▶ _Work required_:
Copy the line with "C6: 3.3nF (GND, VSW) -> 10nF (GND, VSW)" and all lines following it through the last line of the entries, exactly as written.

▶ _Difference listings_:
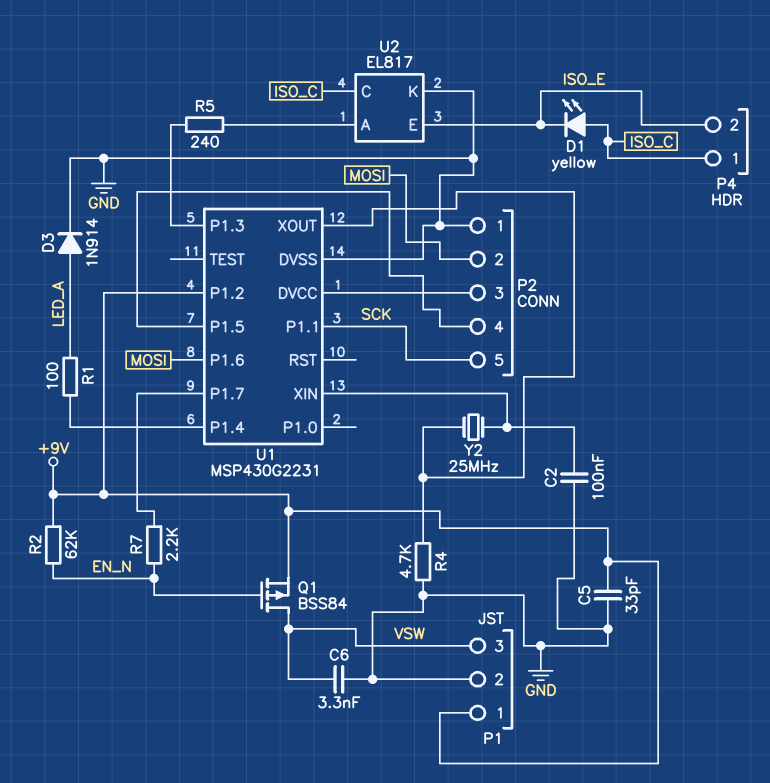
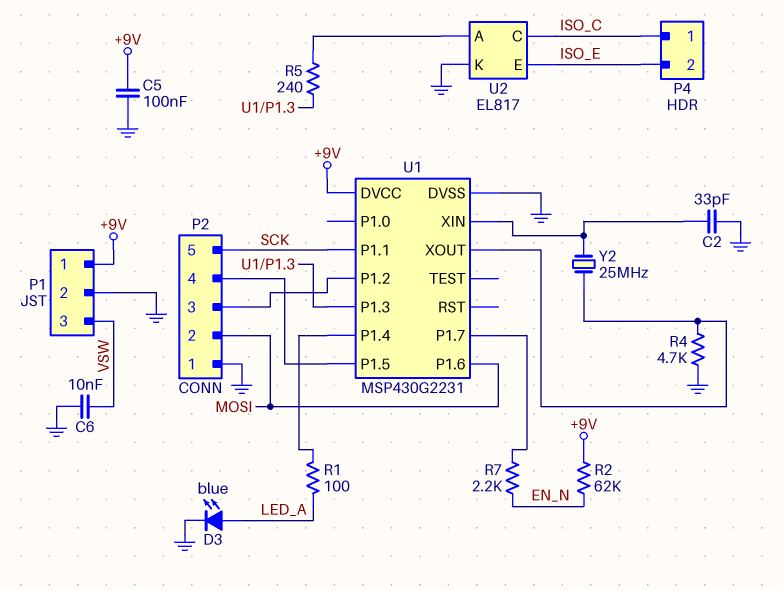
C2: 100nF (GND, U1/XIN) -> 33pF (GND, U1/XIN)
C5: 33pF (+9V, GND) -> 100nF (+9V, GND)
C6: 3.3nF (GND, VSW) -> 10nF (GND, VSW)
D1: LED yellow (A ISO_C, K ISO_E) -> none
D3: diode 1N914 (A LED_A, K GND) -> LED blue (A LED_A, K GND)
Q1: PMOS BSS84 (G EN_N, D VSW, S +9V) -> none
U1 pin DVCC: P2/3 -> +9V
U1 pin P1.2: +9V -> P2/3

▶ _Result for this exercise_:
C6: 3.3nF (GND, VSW) -> 10nF (GND, VSW)
D1: LED yellow (A ISO_C, K ISO_E) -> none
D3: diode 1N914 (A LED_A, K GND) -> LED blue (A LED_A, K GND)
Q1: PMOS BSS84 (G EN_N, D VSW, S +9V) -> none
U1 pin DVCC: P2/3 -> +9V
U1 pin P1.2: +9V -> P2/3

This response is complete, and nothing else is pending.